- [YOUR OBJECTIVE]:
Among the entries below, how many lines include the word "canard"? Reply with only the number.

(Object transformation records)

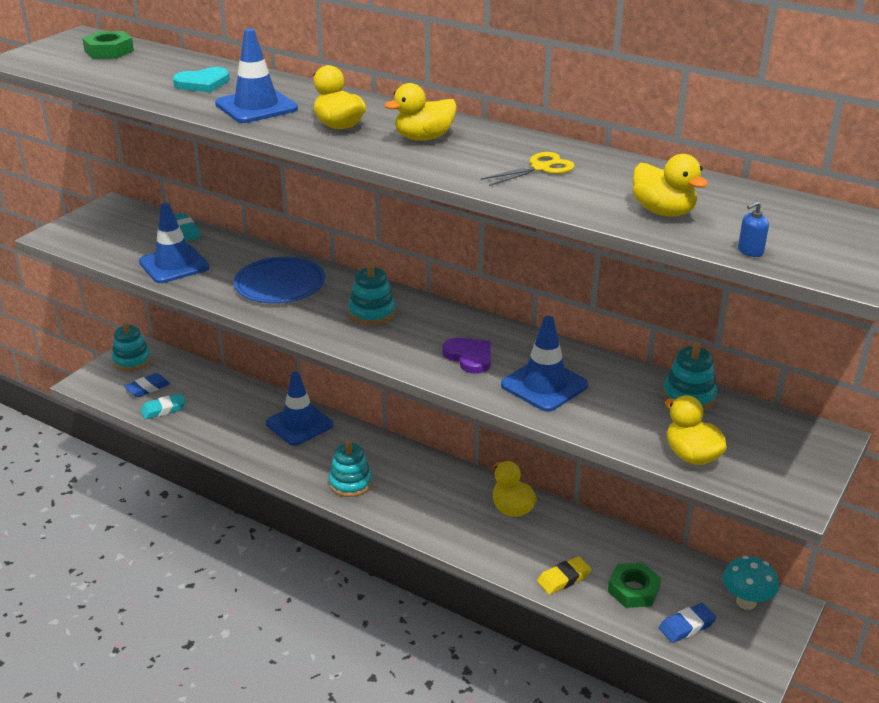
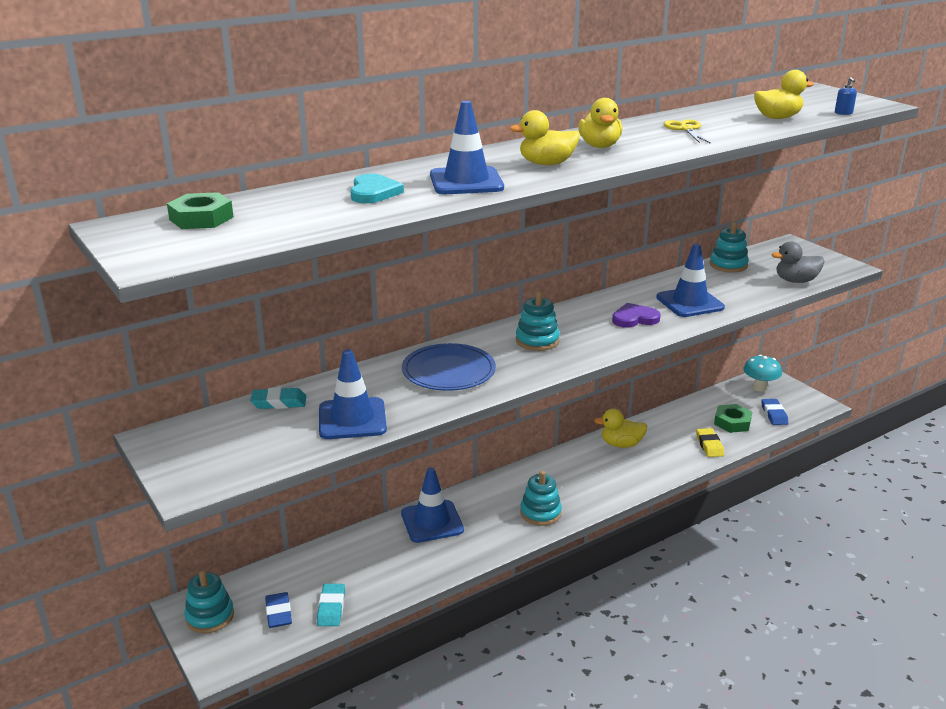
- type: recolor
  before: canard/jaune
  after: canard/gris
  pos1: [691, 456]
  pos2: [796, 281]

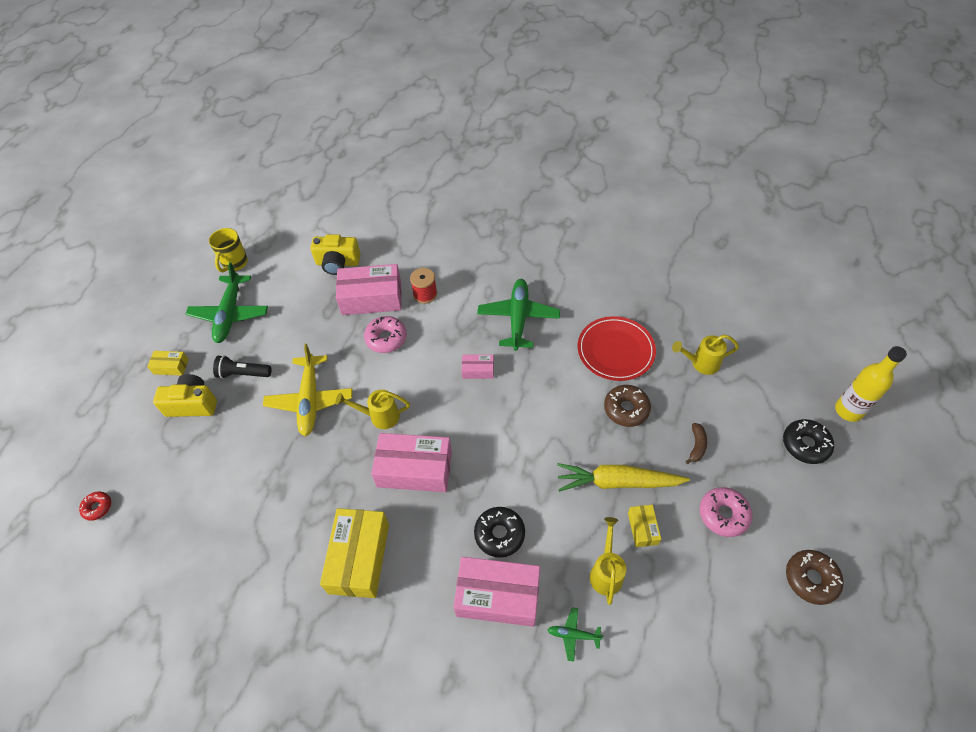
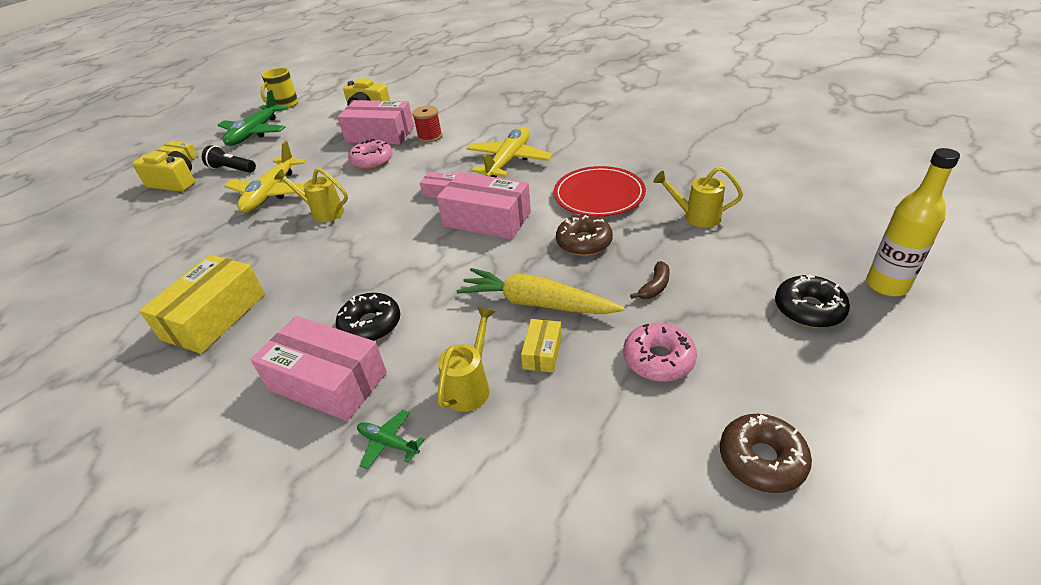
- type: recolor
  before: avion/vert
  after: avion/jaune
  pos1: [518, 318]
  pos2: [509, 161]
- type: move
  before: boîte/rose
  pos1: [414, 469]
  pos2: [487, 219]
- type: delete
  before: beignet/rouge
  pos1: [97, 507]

- [OUTPUT FOR THIS EXERCISE]:
2